> [What you should do]:
All lines from the one containing "R2: 1k (+9V, U1/CLK) -> 4.7k (+9V, U1/CLK)" through the end of the data below are to be transcribed exactly. Leave out the rest.

> [Exercise material]:
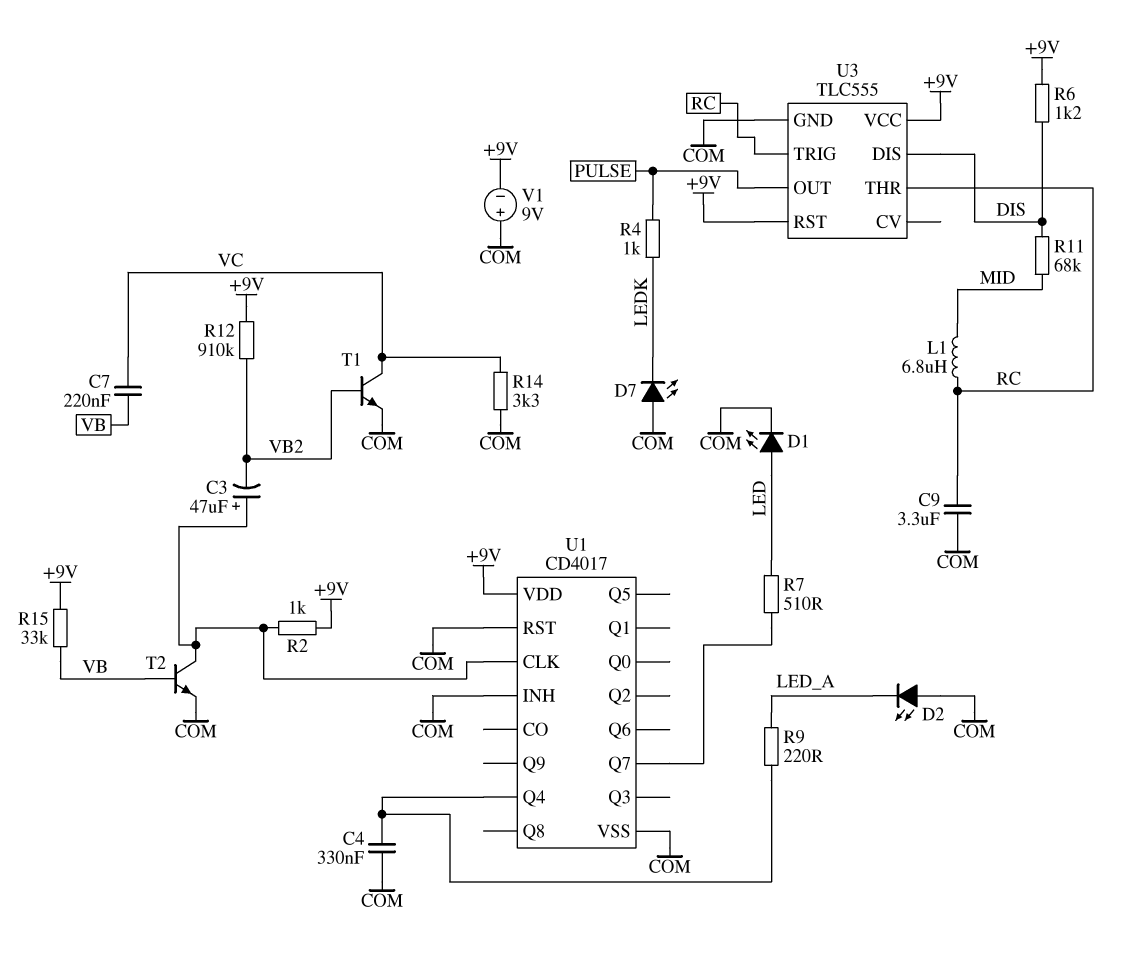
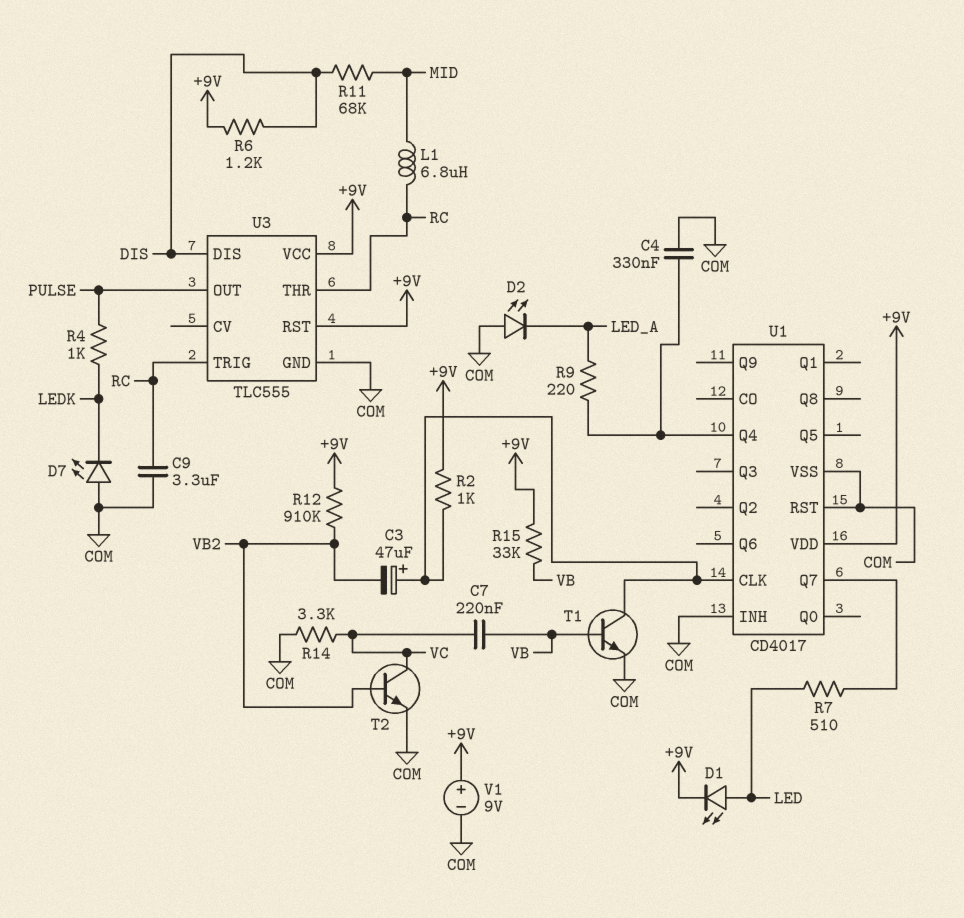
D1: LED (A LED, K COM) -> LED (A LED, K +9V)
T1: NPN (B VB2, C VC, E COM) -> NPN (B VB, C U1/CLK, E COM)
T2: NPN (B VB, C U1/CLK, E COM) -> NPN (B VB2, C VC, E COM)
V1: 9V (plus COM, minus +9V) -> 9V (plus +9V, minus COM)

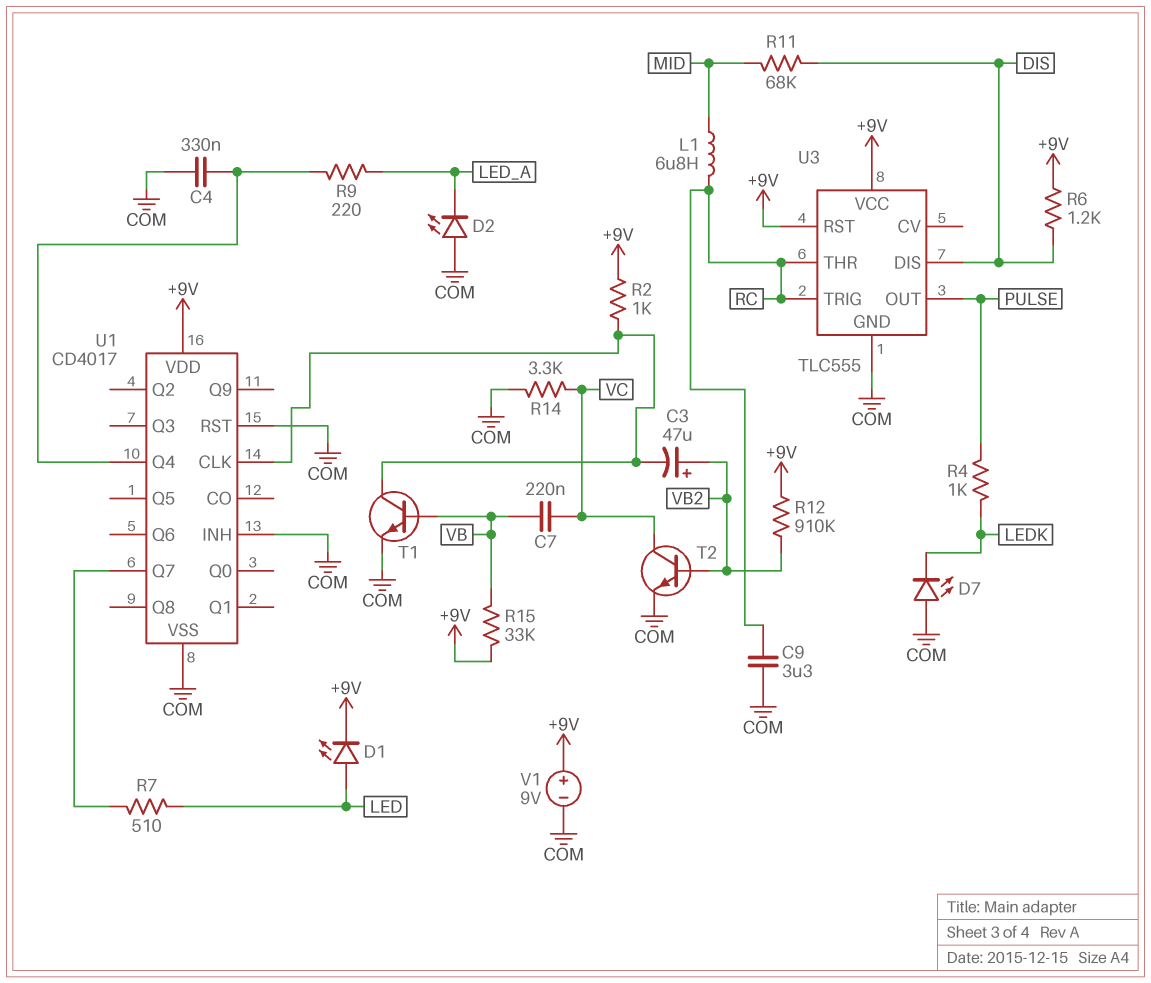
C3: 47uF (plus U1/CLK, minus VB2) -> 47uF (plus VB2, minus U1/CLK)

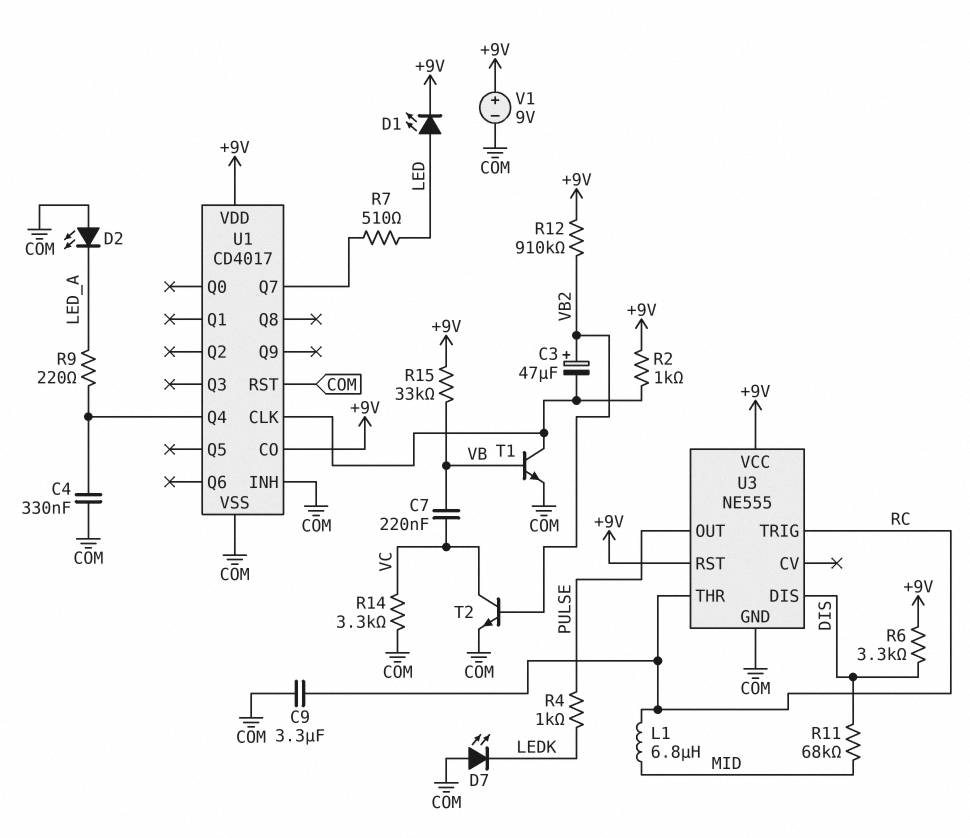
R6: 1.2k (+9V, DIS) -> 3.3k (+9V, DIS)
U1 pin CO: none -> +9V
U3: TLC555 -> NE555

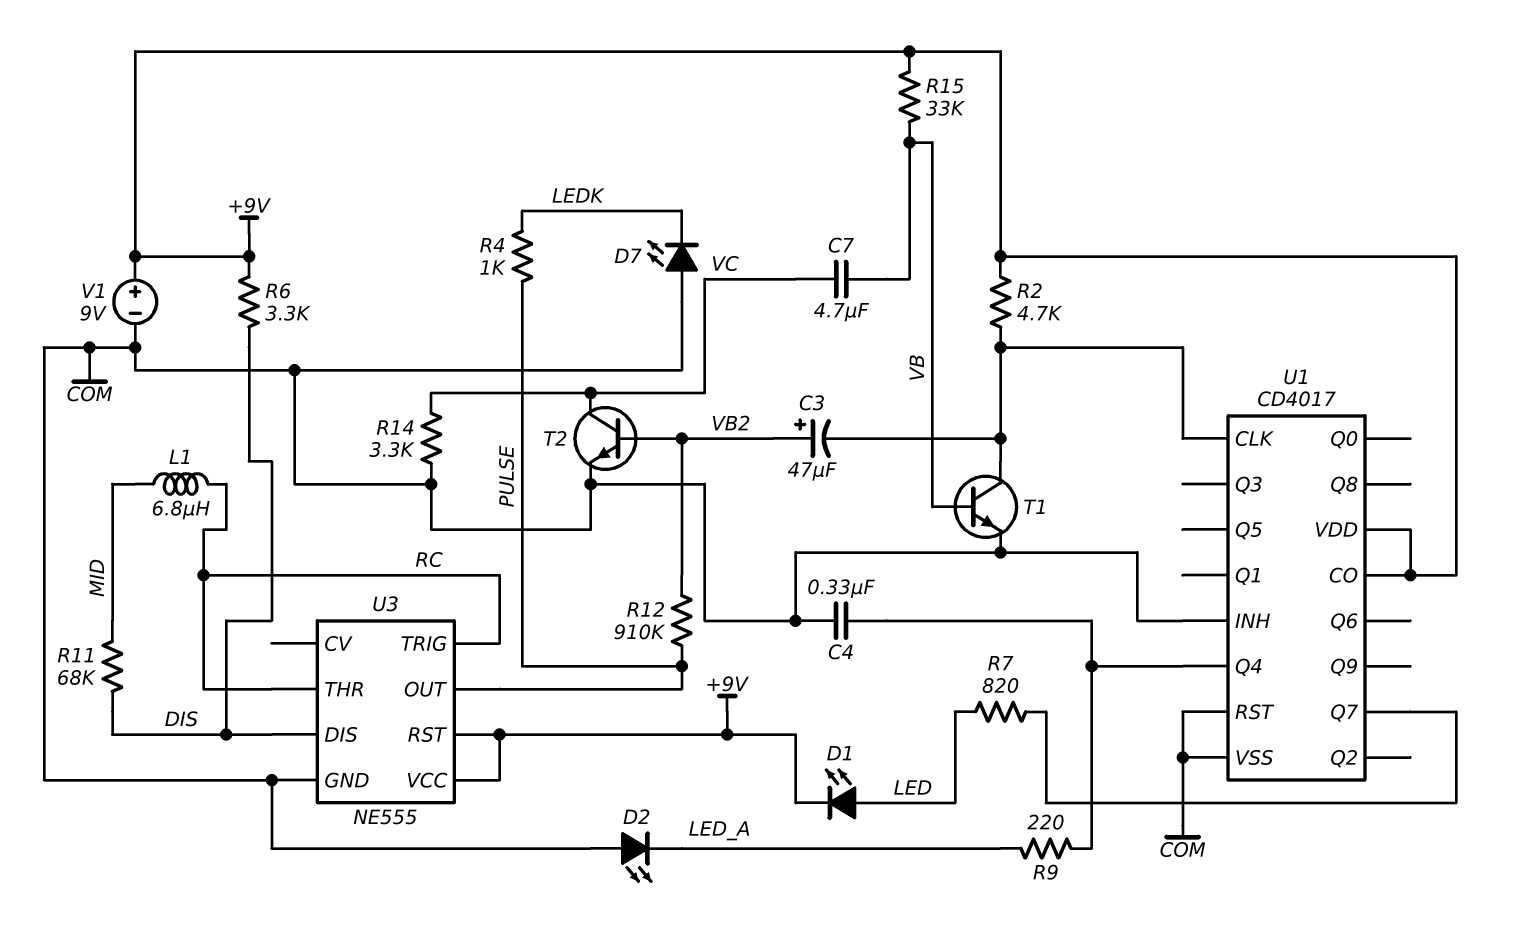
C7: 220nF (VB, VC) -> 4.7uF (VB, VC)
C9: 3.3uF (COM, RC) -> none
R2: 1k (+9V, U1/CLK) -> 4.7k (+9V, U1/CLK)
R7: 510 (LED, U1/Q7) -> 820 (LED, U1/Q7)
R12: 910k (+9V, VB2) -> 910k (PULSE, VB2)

> [Your response]:
R2: 1k (+9V, U1/CLK) -> 4.7k (+9V, U1/CLK)
R7: 510 (LED, U1/Q7) -> 820 (LED, U1/Q7)
R12: 910k (+9V, VB2) -> 910k (PULSE, VB2)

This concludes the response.